• **What you are asked to do**
Going through the entries below, count each line that holds "plus" and give only the total.

[Dataset items]
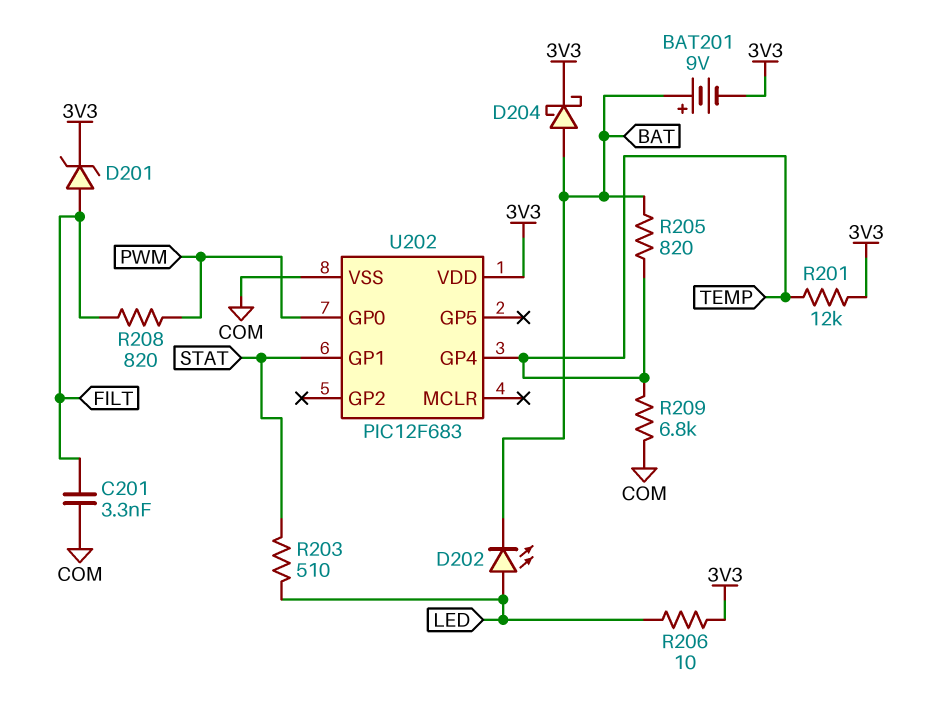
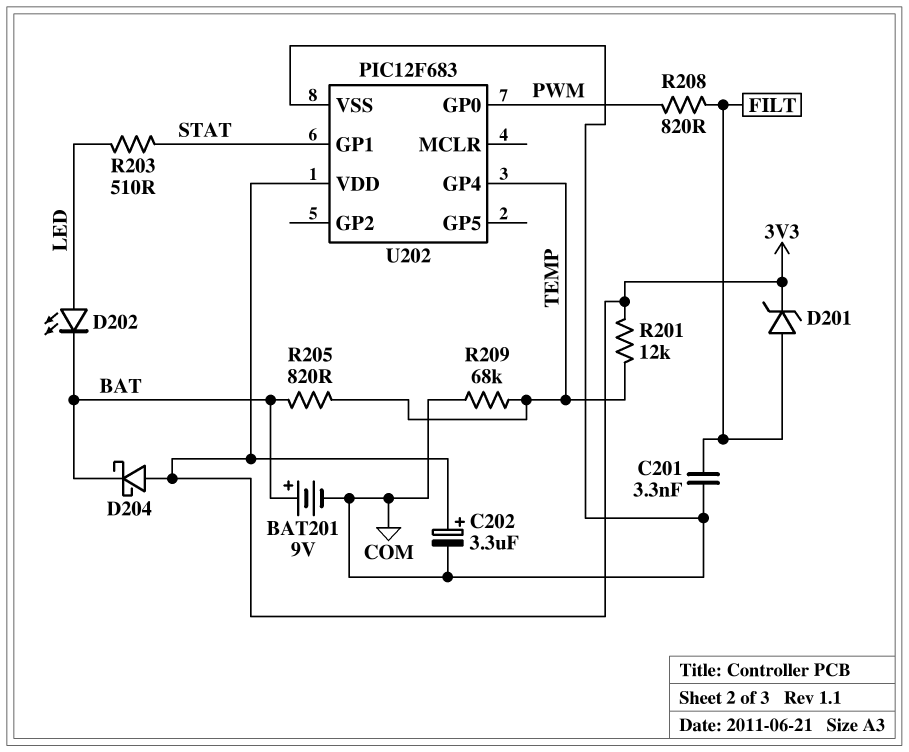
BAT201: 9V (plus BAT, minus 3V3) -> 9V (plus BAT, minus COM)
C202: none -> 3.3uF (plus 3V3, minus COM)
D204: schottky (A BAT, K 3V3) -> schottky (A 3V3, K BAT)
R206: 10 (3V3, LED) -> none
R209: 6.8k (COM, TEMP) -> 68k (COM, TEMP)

• **Exercise result**
2